**STATED PROBLEM**: Extract each line from the entries below that has the string "across" in it.

**DATA RECORDS**:
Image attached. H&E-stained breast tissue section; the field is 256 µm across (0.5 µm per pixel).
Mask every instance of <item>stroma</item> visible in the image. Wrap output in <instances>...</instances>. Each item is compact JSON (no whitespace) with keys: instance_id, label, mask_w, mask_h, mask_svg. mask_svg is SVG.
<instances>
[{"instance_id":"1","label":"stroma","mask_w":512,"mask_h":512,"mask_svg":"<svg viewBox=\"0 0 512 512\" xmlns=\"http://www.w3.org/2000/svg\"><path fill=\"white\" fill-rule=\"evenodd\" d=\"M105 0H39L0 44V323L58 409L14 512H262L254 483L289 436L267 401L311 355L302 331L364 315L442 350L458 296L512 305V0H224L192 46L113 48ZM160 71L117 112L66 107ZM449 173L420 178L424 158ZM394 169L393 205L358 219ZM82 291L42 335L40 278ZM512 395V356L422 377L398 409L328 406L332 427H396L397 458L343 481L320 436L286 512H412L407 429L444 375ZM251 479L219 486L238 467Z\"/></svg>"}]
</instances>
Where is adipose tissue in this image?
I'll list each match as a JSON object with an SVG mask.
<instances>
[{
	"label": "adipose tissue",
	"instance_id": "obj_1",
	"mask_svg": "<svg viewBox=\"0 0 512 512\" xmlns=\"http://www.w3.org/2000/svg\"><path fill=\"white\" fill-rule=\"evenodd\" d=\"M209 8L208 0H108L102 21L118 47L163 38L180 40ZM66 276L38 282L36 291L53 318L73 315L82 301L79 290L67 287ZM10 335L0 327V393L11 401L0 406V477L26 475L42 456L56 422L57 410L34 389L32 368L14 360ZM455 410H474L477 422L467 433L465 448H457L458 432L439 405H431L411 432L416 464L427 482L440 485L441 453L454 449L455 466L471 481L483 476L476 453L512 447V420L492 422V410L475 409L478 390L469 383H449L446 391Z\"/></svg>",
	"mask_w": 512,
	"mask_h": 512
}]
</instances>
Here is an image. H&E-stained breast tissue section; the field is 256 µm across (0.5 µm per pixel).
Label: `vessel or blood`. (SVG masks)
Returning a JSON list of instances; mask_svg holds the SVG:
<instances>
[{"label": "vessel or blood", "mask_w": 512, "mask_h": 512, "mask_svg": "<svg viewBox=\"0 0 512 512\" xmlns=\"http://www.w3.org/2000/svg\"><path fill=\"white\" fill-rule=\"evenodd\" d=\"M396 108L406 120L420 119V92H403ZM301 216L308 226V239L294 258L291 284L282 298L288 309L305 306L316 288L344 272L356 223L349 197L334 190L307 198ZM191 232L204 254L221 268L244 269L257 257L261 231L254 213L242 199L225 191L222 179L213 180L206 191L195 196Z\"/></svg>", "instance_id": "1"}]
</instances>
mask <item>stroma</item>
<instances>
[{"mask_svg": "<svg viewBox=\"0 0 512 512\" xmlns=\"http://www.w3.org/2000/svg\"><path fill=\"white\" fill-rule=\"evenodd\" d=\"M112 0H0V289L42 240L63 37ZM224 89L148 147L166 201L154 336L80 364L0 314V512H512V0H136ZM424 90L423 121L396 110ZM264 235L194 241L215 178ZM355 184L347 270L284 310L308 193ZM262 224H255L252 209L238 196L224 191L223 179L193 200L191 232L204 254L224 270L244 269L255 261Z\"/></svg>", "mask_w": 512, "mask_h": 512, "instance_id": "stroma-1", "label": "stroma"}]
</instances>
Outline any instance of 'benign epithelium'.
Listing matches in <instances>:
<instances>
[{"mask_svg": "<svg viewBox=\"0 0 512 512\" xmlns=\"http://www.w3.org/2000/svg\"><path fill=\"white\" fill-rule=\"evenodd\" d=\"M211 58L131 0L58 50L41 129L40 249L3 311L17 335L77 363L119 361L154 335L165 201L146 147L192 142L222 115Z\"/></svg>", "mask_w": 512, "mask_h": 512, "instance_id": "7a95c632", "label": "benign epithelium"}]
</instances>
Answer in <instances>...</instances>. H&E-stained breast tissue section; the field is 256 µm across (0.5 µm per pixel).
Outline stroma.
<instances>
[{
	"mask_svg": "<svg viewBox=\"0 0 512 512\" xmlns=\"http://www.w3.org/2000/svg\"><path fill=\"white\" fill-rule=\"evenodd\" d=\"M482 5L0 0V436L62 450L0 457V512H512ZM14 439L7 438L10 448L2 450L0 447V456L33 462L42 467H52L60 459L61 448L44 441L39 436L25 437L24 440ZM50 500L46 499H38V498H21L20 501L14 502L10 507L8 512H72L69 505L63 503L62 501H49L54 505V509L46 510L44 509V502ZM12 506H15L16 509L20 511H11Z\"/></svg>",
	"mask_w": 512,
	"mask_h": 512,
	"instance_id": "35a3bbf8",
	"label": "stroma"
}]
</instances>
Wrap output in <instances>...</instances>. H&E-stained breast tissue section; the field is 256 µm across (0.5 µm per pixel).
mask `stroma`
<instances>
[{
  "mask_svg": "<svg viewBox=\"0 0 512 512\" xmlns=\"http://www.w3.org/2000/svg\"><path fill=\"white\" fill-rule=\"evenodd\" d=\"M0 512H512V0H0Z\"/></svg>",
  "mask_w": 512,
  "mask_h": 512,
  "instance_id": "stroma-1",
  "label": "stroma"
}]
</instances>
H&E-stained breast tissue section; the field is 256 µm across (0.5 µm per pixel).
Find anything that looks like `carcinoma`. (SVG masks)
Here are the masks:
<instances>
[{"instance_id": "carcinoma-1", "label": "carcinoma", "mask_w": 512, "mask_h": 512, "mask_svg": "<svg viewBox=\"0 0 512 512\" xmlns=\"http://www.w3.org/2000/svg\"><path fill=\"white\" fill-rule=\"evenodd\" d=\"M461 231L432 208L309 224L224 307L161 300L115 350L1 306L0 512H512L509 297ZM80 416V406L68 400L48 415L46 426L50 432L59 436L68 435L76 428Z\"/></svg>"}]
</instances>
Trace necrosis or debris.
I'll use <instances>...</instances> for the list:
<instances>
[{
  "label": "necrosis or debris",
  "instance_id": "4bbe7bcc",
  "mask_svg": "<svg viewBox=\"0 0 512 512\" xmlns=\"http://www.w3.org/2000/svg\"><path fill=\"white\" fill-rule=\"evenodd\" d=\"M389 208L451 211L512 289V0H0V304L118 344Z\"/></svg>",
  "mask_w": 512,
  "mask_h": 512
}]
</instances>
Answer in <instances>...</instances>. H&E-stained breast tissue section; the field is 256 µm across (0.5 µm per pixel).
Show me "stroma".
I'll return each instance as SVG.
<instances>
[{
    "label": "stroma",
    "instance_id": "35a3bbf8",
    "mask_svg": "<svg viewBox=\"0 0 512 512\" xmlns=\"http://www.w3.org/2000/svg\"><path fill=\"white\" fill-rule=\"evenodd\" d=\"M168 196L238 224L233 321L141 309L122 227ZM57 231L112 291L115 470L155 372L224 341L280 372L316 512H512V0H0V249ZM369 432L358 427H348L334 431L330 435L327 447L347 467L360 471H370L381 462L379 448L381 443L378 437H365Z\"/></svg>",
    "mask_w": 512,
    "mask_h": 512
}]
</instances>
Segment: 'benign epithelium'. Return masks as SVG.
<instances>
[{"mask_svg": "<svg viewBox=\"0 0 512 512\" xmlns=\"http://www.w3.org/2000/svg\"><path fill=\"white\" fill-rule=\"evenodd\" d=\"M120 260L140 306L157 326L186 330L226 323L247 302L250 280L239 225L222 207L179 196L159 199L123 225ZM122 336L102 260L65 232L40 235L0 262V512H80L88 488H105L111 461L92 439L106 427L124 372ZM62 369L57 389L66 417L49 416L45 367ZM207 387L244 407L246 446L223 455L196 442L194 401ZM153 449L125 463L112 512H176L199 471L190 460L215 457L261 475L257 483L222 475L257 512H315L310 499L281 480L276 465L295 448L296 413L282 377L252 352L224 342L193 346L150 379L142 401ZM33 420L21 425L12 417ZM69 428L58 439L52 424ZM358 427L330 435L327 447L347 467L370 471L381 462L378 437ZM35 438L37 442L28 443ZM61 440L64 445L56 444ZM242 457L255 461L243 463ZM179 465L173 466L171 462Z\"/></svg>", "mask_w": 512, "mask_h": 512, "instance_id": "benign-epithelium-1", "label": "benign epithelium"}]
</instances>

**ANSWER TO THIS TASK**:
Image attached. H&E-stained breast tissue section; the field is 256 µm across (0.5 µm per pixel).
Here is an image. H&E-stained breast tissue section; the field is 256 µm across (0.5 µm per pixel).
Answer in <instances>...</instances>. H&E-stained breast tissue section; the field is 256 µm across (0.5 µm per pixel).
Wrap output in <instances>...</instances>. H&E-stained breast tissue section; the field is 256 µm across (0.5 µm per pixel).
H&E-stained breast tissue section; the field is 256 µm across (0.5 µm per pixel).
Answer in <instances>...</instances>. H&E-stained breast tissue section; the field is 256 µm across (0.5 µm per pixel).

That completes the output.